_EXERCISE DIRECTIONS_. Could you reproduce, from the records below, everything from the line with "(149, 193) = (268, 237): none -> pink bell" down to the line with "(353, 180) = (385, 88): purple", keeping both of those lines and changing nothing?
[INFORMATION GIVEN — start]
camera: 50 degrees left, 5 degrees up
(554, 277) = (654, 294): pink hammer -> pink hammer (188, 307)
[INFORMATION GIVEN — finish]
[INFORMATION GIVEN — start]
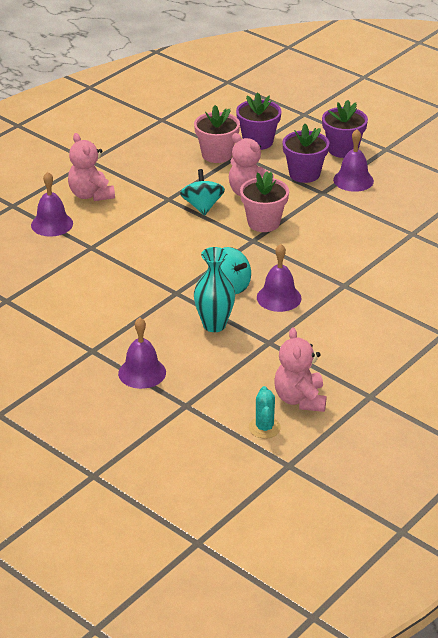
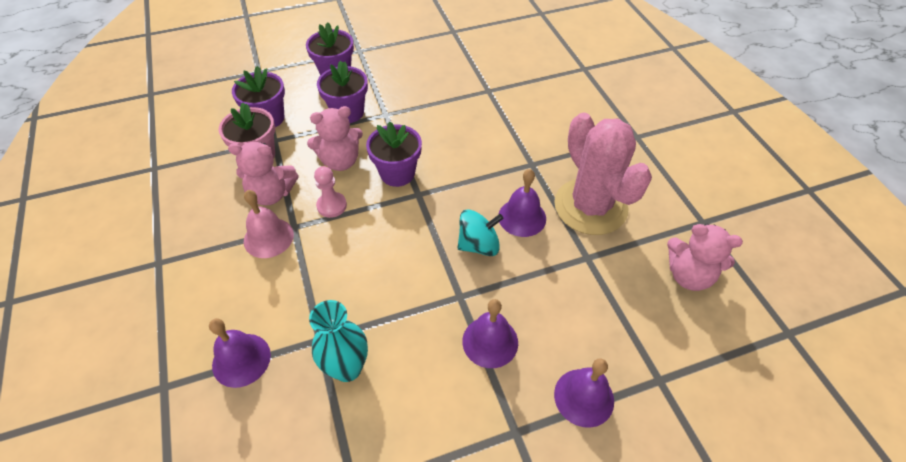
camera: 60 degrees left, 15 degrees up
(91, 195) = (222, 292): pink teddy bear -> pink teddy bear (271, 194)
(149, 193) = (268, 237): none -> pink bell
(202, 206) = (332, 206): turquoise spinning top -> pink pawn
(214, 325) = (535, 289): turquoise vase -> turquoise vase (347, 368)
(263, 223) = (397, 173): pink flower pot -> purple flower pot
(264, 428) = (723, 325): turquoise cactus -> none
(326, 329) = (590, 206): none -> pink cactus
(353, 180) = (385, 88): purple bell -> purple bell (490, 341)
[INFORMATION GIVEN — finish]
_SOLUTION TO THE PROBLEM_.
(149, 193) = (268, 237): none -> pink bell
(202, 206) = (332, 206): turquoise spinning top -> pink pawn
(214, 325) = (535, 289): turquoise vase -> turquoise vase (347, 368)
(263, 223) = (397, 173): pink flower pot -> purple flower pot
(264, 428) = (723, 325): turquoise cactus -> none
(326, 329) = (590, 206): none -> pink cactus
(353, 180) = (385, 88): purple bell -> purple bell (490, 341)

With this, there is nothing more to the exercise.